---------- Available data ----------

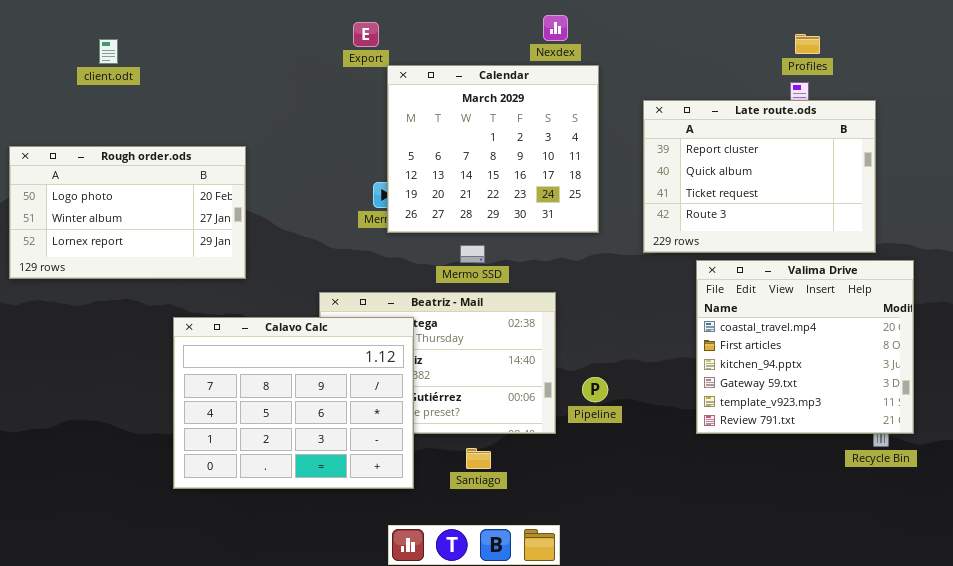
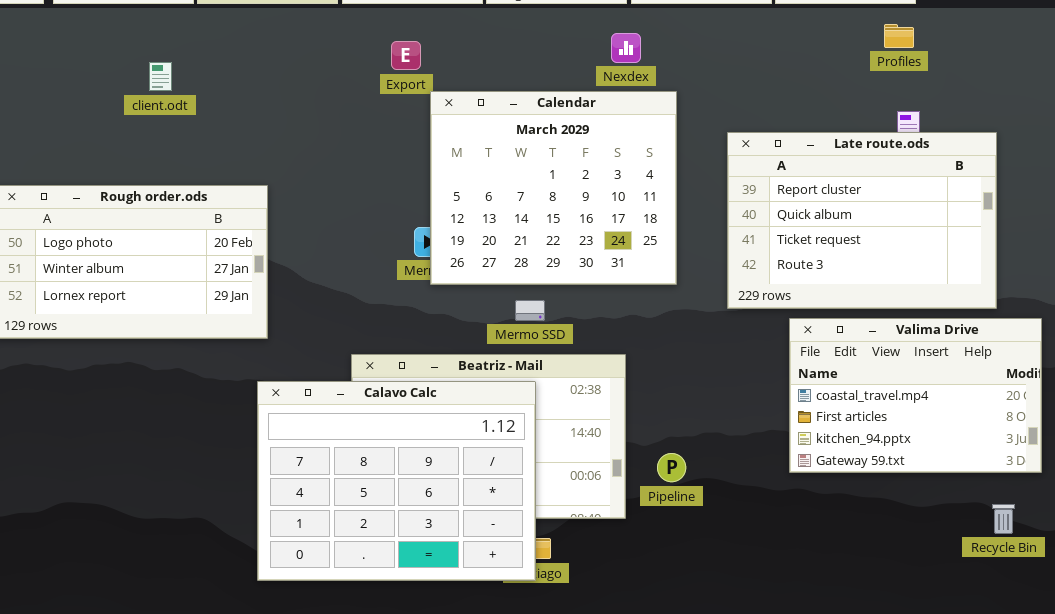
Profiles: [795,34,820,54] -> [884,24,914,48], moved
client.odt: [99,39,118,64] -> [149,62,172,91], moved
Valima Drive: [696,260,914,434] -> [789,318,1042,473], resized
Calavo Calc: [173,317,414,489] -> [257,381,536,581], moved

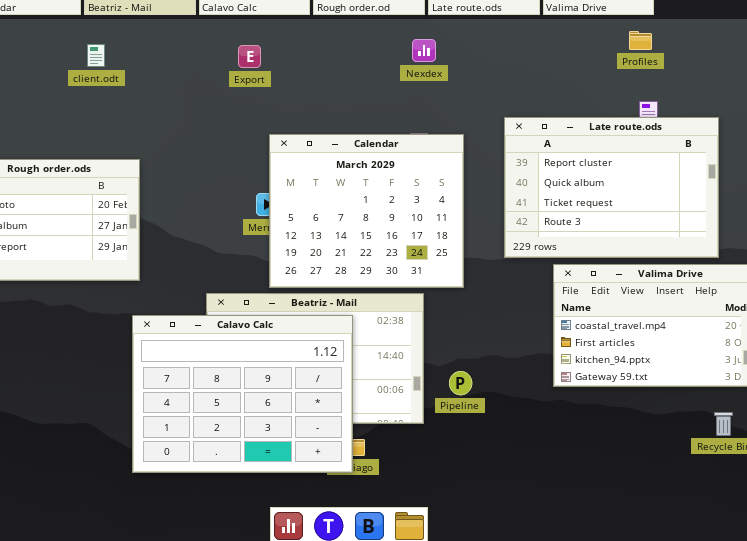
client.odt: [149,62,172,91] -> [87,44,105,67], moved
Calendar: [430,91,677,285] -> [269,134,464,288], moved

----------
---------- Available data ----------

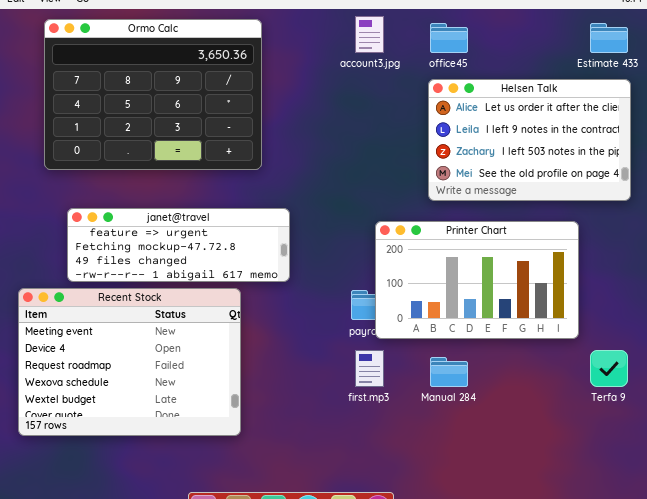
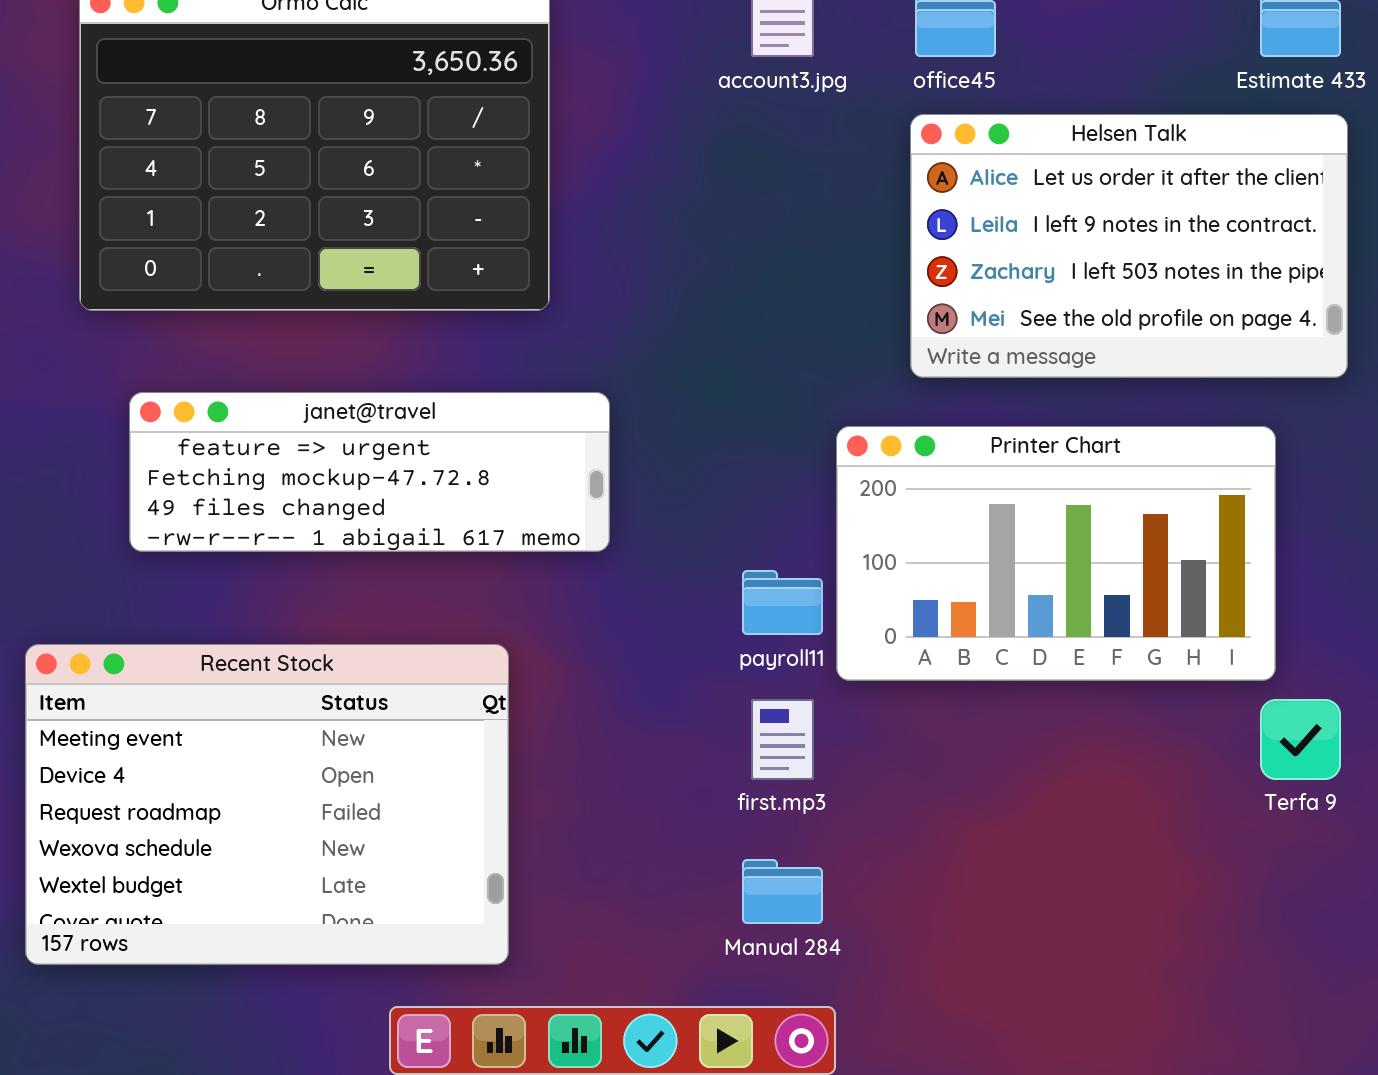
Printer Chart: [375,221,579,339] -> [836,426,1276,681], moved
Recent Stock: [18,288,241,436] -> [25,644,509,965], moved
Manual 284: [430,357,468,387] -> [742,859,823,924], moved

----------
---------- Available data ----------

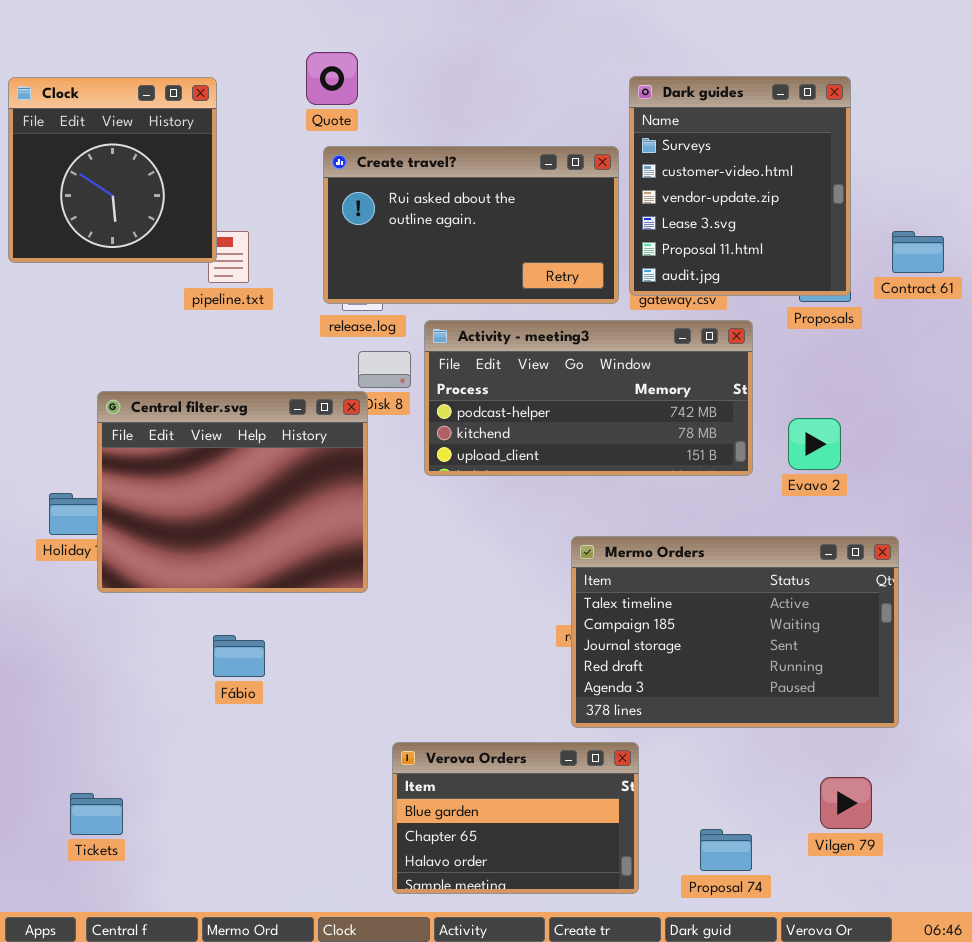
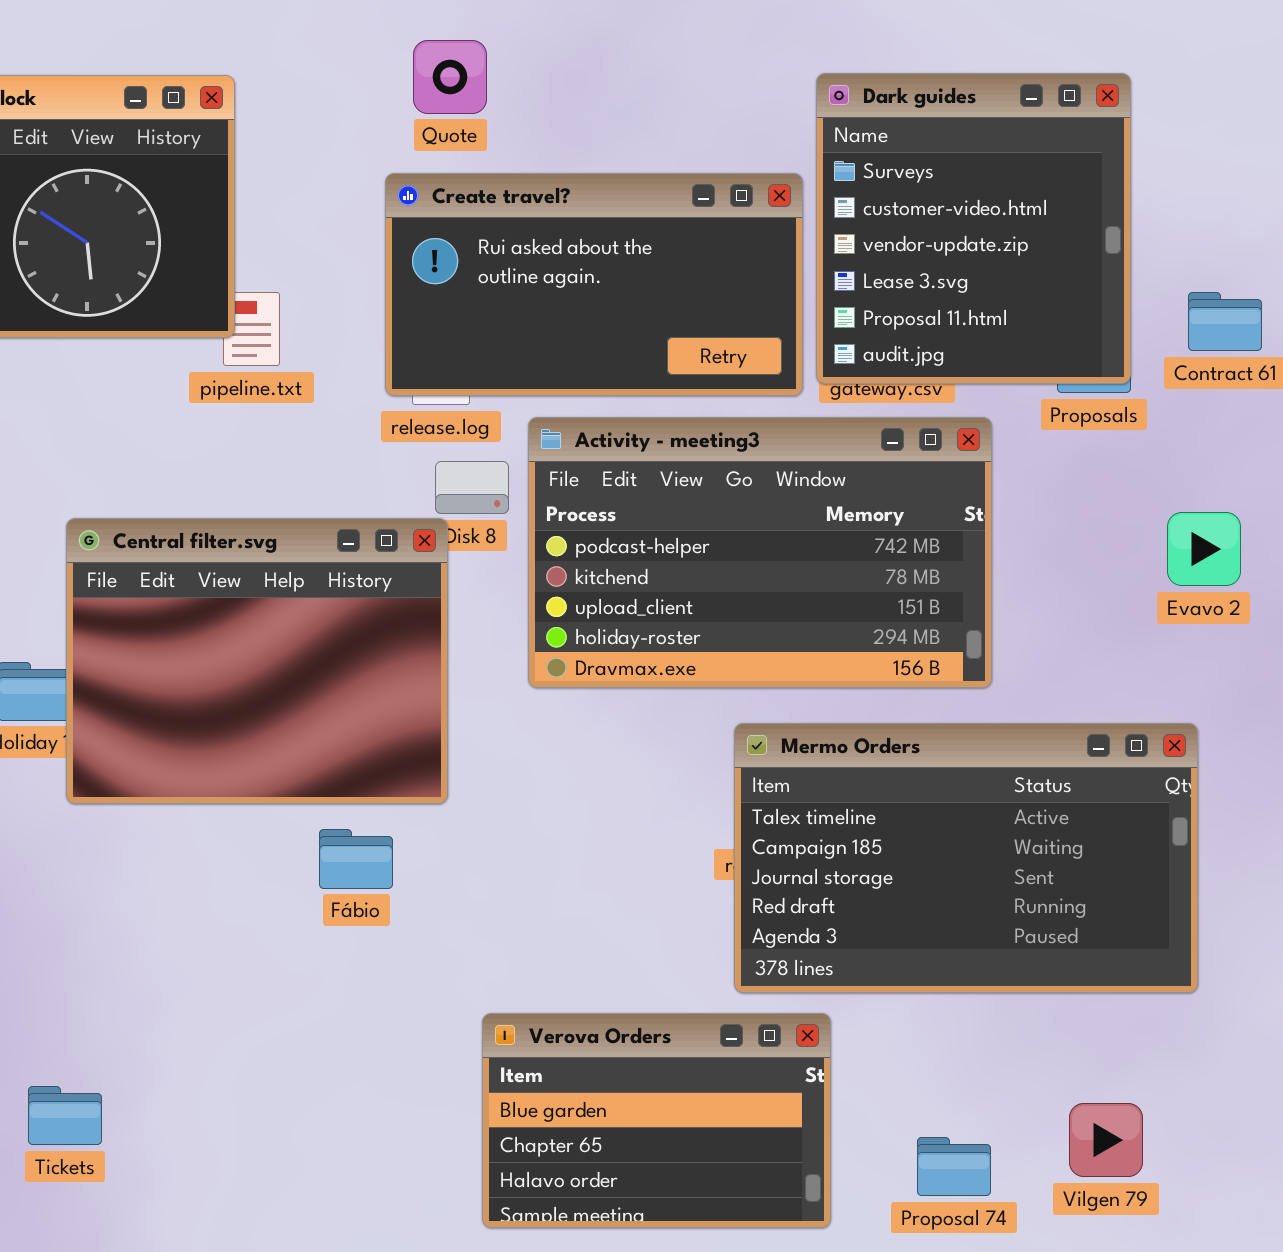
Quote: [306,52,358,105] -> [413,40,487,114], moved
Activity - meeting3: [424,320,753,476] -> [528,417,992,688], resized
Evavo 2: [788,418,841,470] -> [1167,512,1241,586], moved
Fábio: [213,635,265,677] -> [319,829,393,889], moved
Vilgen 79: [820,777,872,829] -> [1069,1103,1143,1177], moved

----------

Return exactly the lines above from the line that has "Recent Stock: [18,288,241,436]" through the line that has "Manual 284: [430,357,468,387]", inclusive, and nothing else.

Solved exercise |
Recent Stock: [18,288,241,436] -> [25,644,509,965], moved
Manual 284: [430,357,468,387] -> [742,859,823,924], moved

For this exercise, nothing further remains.